- [Work instructions]: One number is the whole answer: the tally of lines in the records that include the word "plus".

[Image comparison data]
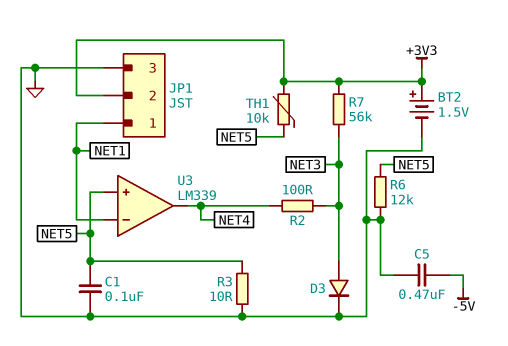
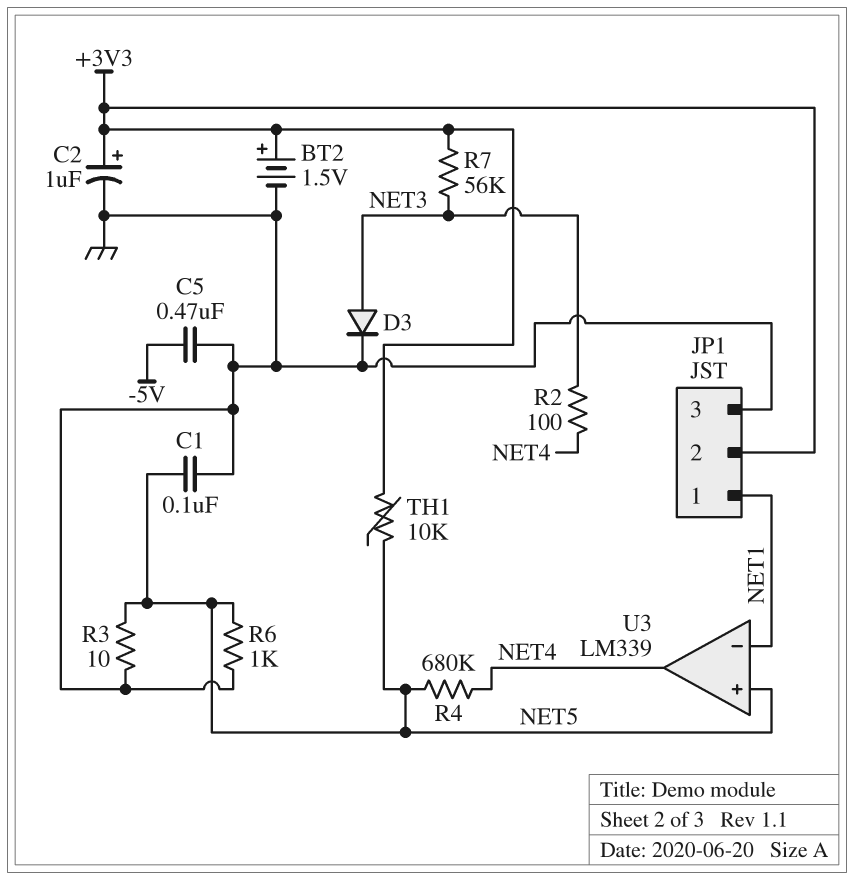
C2: none -> 1uF (plus +3V3, minus GND)
R4: none -> 680k (NET4, NET5)
R6: 12k (GND, NET5) -> 1k (GND, NET5)

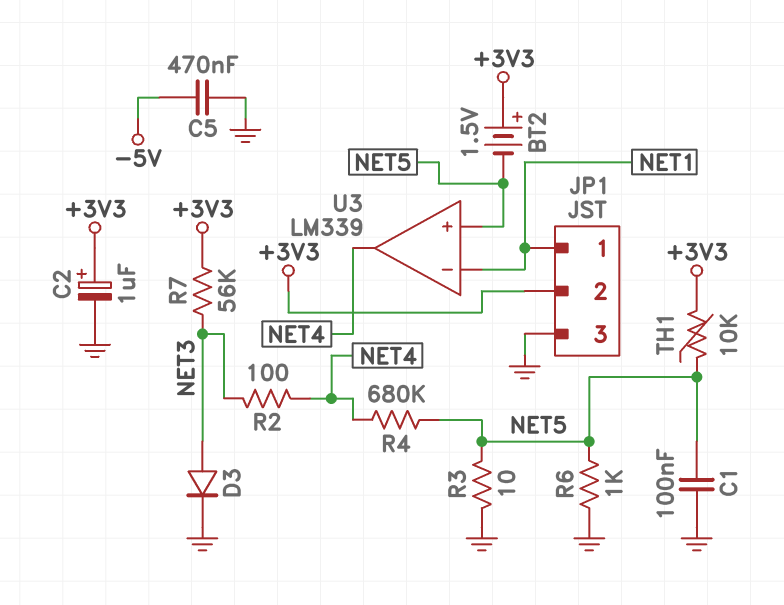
BT2: 1.5V (plus +3V3, minus GND) -> 1.5V (plus +3V3, minus NET5)

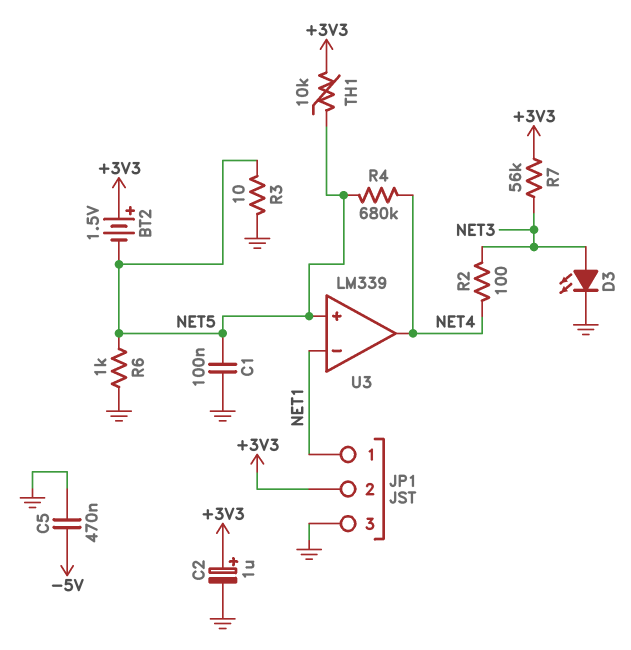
D3: diode (A NET3, K GND) -> LED (A NET3, K GND)

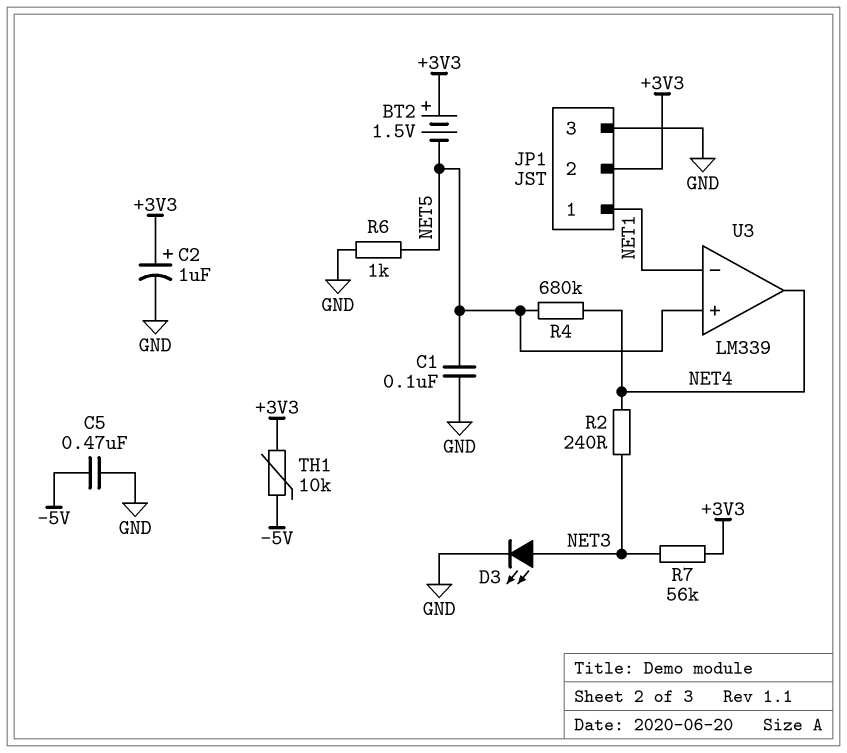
R2: 100 (NET3, NET4) -> 240 (NET3, NET4)
R3: 10 (GND, NET5) -> none
TH1: 10k (+3V3, NET5) -> 10k (+3V3, -5V)

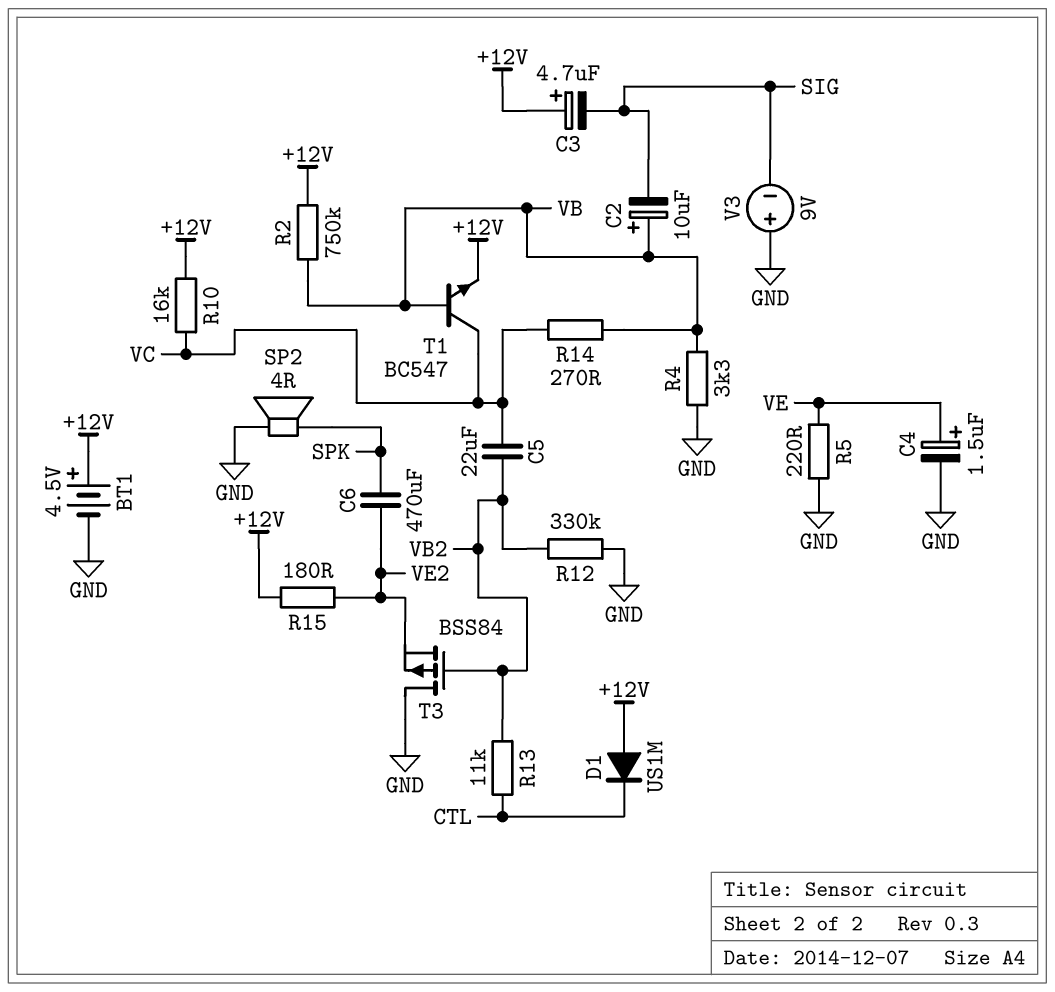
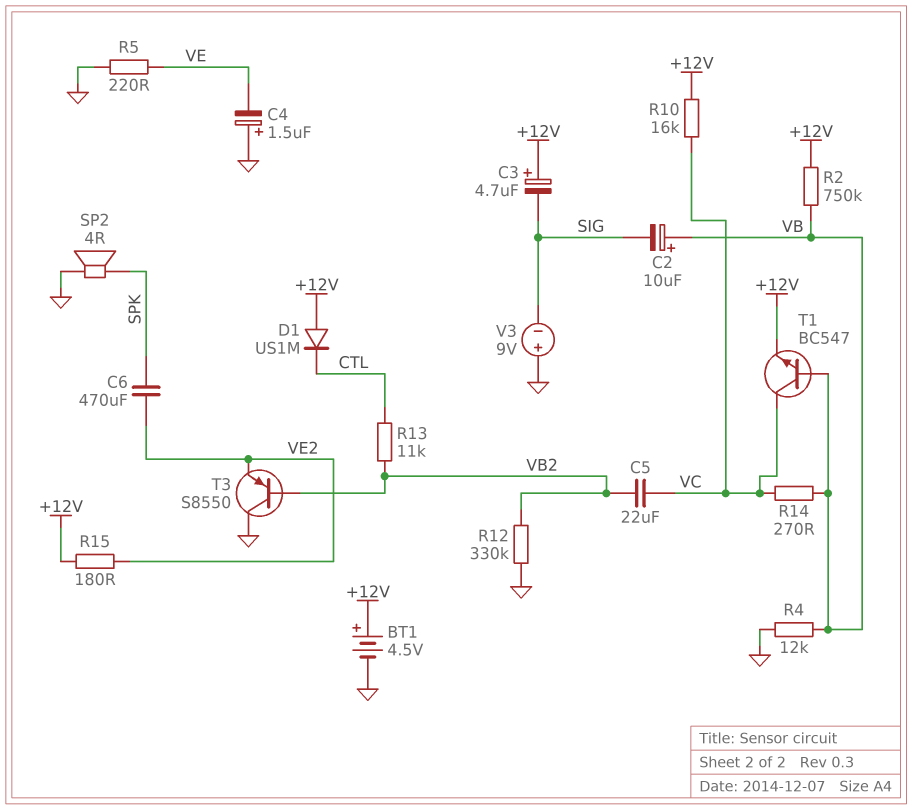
C4: 1.5uF (plus VE, minus GND) -> 1.5uF (plus GND, minus VE)
R4: 3.3k (GND, VB) -> 12k (GND, VB)
T3: PMOS BSS84 (G VB2, D GND, S VE2) -> PNP S8550 (B VB2, C GND, E VE2)

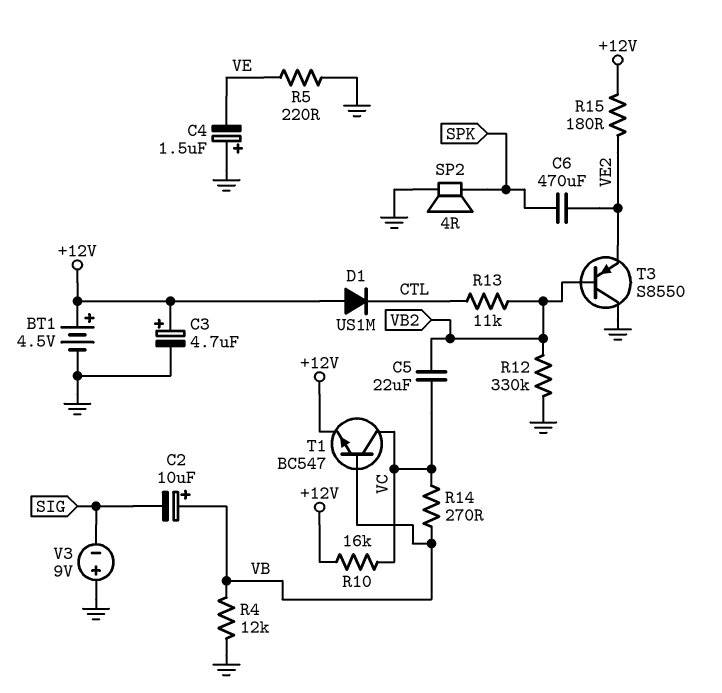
C3: 4.7uF (plus +12V, minus SIG) -> 4.7uF (plus +12V, minus GND)
R2: 750k (+12V, VB) -> none

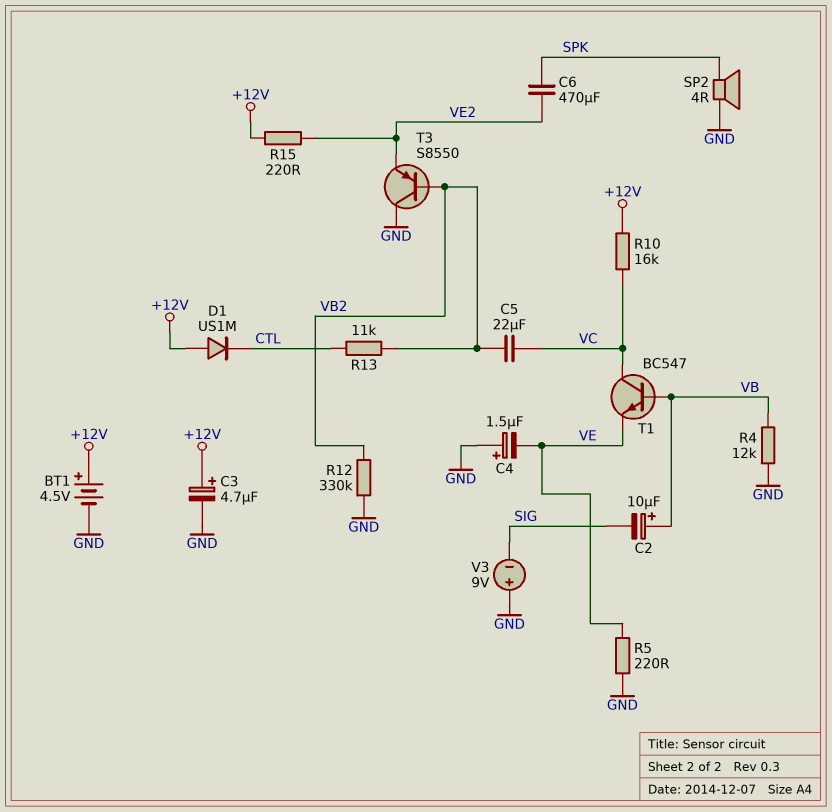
R14: 270 (VB, VC) -> none
R15: 180 (+12V, VE2) -> 220 (+12V, VE2)
T1: NPN BC547 (B VB, C VC, E +12V) -> NPN BC547 (B VB, C VC, E VE)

- [Output of the task]: 4